Cross-image count comparisons
┄┄┄┄┄┄┄┄┄┄┄┄┄┄┄┄┄┄┄┄
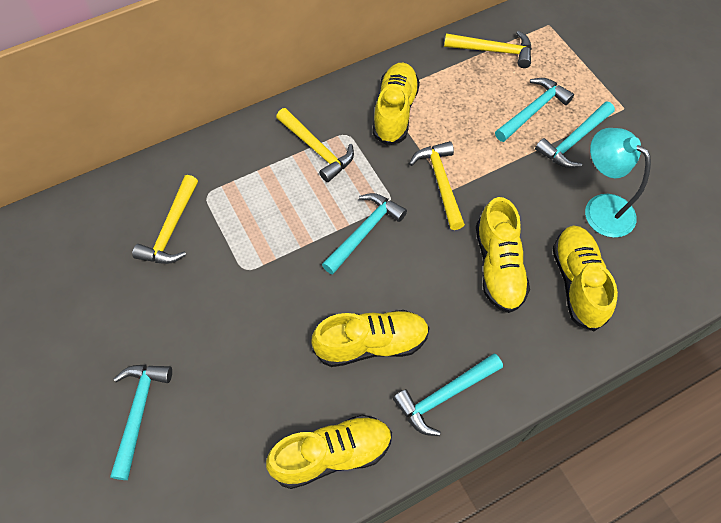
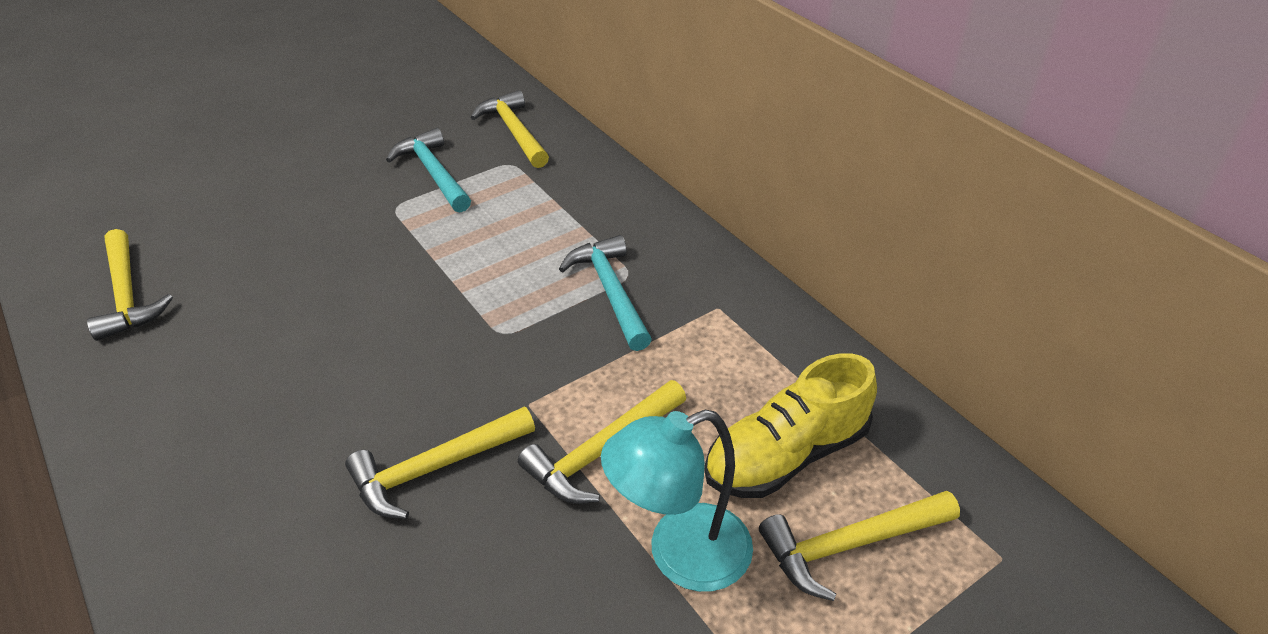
turquoise hammer: [110,365,172,480] [322,193,407,275] [393,354,503,436] [495,78,574,142] [535,102,615,168] = 5 -> [386,128,471,213] [559,235,652,351] = 2
yellow hammer: [132,175,198,264] [276,108,354,182] [409,141,465,230] [444,31,532,68] = 4 -> [87,229,173,341] [345,407,535,519] [471,90,549,168] [518,380,686,504] [759,491,960,601] = 5
yellow shoe: [266,415,392,489] [311,310,430,367] [373,63,420,146] [476,197,530,313] [553,225,618,331] = 5 -> [704,353,877,498] = 1

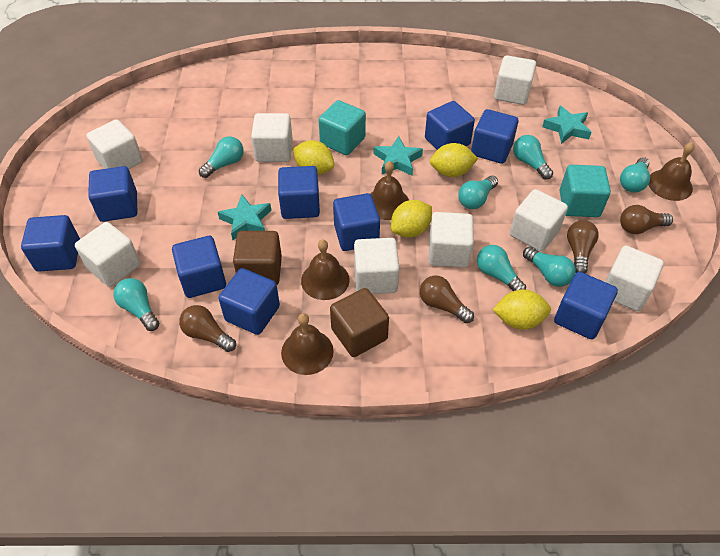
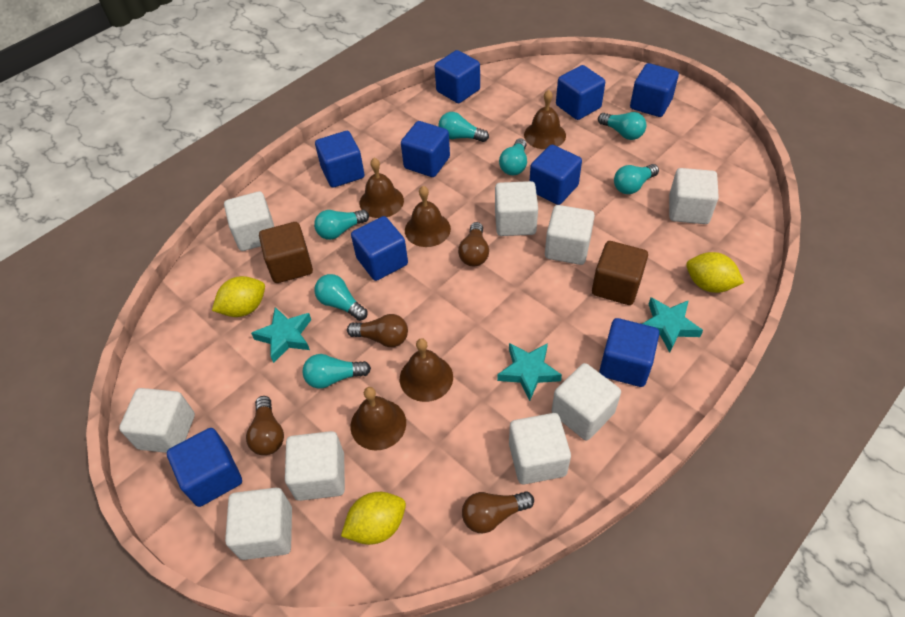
brown bell: [281,313,334,375] [301,239,350,300] [370,161,409,220] [648,142,694,201] = 4 -> [350,387,406,450] [360,158,404,218] [400,338,453,402] [405,186,451,247] [524,90,566,149] = 5
turquoise cube: [319,100,366,155] [560,165,611,217] = 2 -> none = 0
white cube: [75,222,140,287] [86,119,143,169] [251,113,293,162] [354,238,400,294] [429,212,474,268] [494,55,536,105] [510,189,568,252] [605,246,664,311] = 8 -> [119,388,195,453] [224,191,274,251] [225,488,292,560] [285,431,345,501] [495,181,538,236] [509,413,571,484] [545,205,595,265] [552,363,621,441] [669,168,719,224] = 9
yellow lemon: [293,140,334,175] [391,200,432,238] [430,143,478,177] [493,289,551,330] = 4 -> [212,276,265,317] [341,492,406,545] [686,252,744,293] = 3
┄┄┄┄┄┄┄┄┄┄┄┄┄┄┄┄┄┄┄┄
### Task prompt
Print the lines above from the one with "yellow hammer: [132,175,198,264]" through the one with "yellow shoe: [266,415,392,489]", both included, exactly as written and nothing more.

### Exercise response
yellow hammer: [132,175,198,264] [276,108,354,182] [409,141,465,230] [444,31,532,68] = 4 -> [87,229,173,341] [345,407,535,519] [471,90,549,168] [518,380,686,504] [759,491,960,601] = 5
yellow shoe: [266,415,392,489] [311,310,430,367] [373,63,420,146] [476,197,530,313] [553,225,618,331] = 5 -> [704,353,877,498] = 1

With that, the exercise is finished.